* [ABOUT THIS EXERCISE] Pictures are not repeated. Every line from the beginning of the entries through the one with "camera: 165 degrees right, 5 degrees down" is restated exactly.

* [LISTED RECORDS]
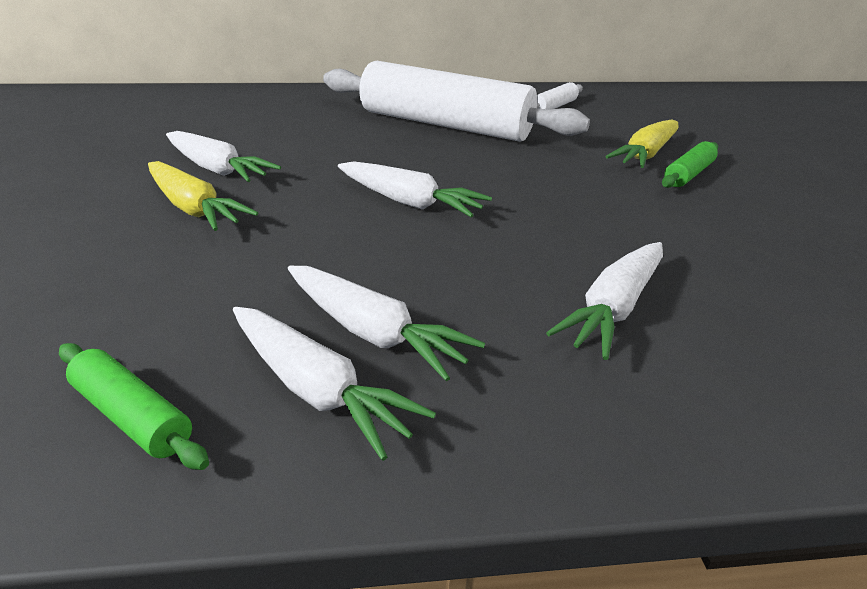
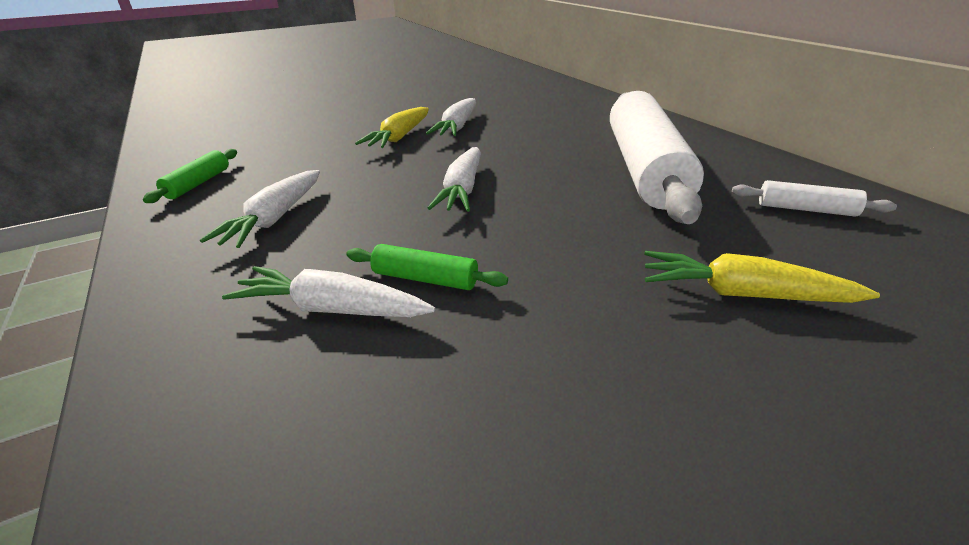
camera: 70 degrees right, 0 degrees up
(317, 389) = (217, 217): white carrot -> none
(688, 174) = (717, 337): green rolling pin -> green rolling pin (425, 279)

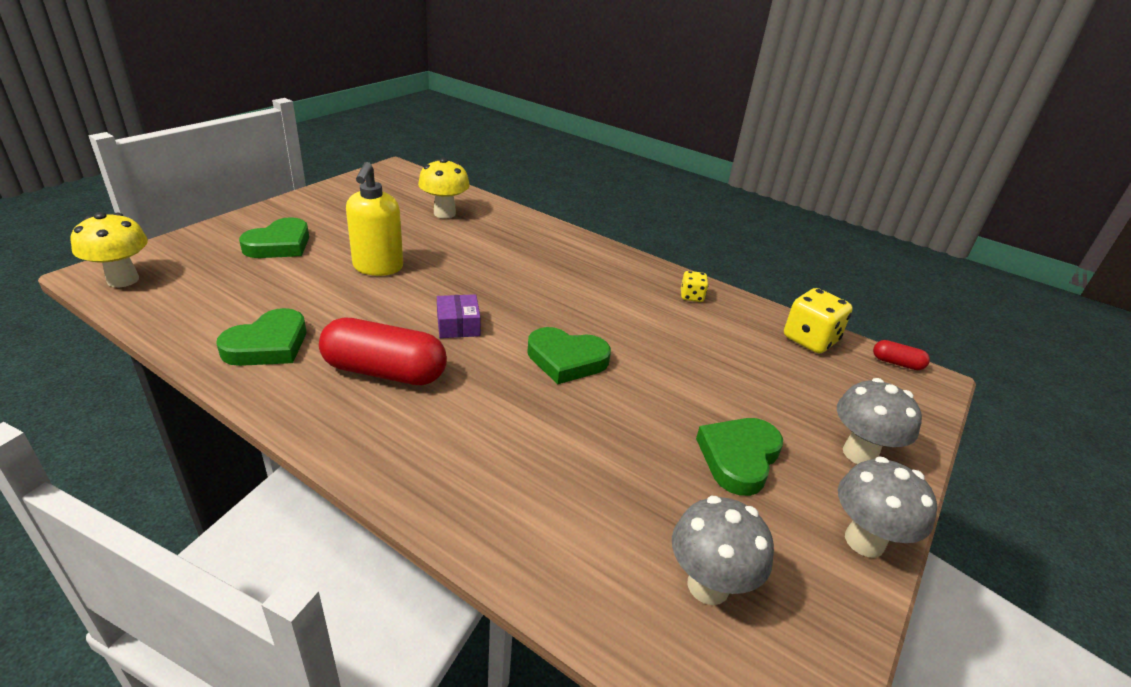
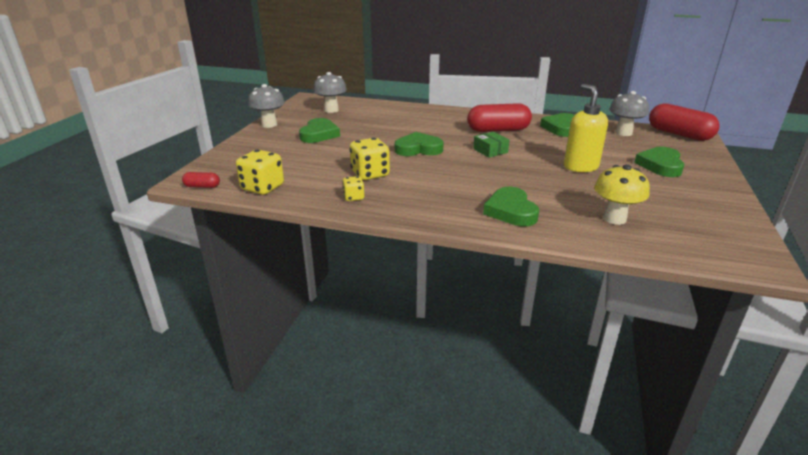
camera: 165 degrees right, 5 degrees down
(123, 280) = (679, 134): yellow mushroom -> red capsule
(458, 325) = (490, 151): purple box -> green box
(531, 241) = (511, 211): none -> green heart
(662, 327) = (370, 174): none -> yellow dice
(859, 453) = (257, 145): grey mushroom -> grey mushroom (623, 133)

* [SOLUTION TO THE EXERCISE]
camera: 70 degrees right, 0 degrees up
(317, 389) = (217, 217): white carrot -> none
(688, 174) = (717, 337): green rolling pin -> green rolling pin (425, 279)

camera: 165 degrees right, 5 degrees down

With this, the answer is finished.